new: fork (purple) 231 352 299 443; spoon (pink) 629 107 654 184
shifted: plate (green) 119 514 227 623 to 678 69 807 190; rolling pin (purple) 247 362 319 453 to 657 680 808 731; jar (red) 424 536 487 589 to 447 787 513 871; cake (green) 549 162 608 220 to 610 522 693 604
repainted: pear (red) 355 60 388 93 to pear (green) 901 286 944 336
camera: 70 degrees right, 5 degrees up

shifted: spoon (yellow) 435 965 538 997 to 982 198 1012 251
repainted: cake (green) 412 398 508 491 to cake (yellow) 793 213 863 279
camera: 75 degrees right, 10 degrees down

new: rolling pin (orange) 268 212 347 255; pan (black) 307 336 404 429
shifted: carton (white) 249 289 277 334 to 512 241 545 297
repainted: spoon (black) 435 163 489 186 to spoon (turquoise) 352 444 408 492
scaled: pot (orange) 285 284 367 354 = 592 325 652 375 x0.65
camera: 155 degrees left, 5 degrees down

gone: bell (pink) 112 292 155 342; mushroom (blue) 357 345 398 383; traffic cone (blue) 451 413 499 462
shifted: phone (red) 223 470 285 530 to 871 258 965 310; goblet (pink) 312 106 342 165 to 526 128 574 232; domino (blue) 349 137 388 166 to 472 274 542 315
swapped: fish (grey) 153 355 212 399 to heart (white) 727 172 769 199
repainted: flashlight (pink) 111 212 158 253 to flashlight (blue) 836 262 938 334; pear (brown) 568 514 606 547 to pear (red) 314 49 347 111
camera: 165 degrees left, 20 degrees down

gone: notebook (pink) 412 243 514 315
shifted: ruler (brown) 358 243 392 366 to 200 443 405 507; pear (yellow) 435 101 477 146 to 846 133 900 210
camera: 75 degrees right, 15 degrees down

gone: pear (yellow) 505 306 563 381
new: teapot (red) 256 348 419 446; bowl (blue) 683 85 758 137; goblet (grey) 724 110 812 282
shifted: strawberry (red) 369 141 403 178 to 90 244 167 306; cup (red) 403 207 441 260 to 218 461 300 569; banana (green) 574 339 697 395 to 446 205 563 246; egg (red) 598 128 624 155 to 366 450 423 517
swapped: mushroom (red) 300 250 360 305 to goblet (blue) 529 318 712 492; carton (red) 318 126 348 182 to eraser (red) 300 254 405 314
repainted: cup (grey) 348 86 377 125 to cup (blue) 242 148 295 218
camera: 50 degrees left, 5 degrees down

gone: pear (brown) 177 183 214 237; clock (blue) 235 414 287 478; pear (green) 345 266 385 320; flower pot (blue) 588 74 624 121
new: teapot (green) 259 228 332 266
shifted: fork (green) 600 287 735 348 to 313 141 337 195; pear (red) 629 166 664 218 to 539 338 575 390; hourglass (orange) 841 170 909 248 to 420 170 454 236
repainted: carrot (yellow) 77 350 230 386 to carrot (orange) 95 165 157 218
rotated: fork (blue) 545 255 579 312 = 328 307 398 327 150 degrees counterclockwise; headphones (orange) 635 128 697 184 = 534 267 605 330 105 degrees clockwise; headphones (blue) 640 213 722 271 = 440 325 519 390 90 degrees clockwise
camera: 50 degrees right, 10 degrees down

■ ■ ■ ■ ■

In the entries above, identify each line that includes the string "purple", then copy it.

## ANSWER FOR THE TASK
new: fork (purple) 231 352 299 443; spoon (pink) 629 107 654 184
shifted: plate (green) 119 514 227 623 to 678 69 807 190; rolling pin (purple) 247 362 319 453 to 657 680 808 731; jar (red) 424 536 487 589 to 447 787 513 871; cake (green) 549 162 608 220 to 610 522 693 604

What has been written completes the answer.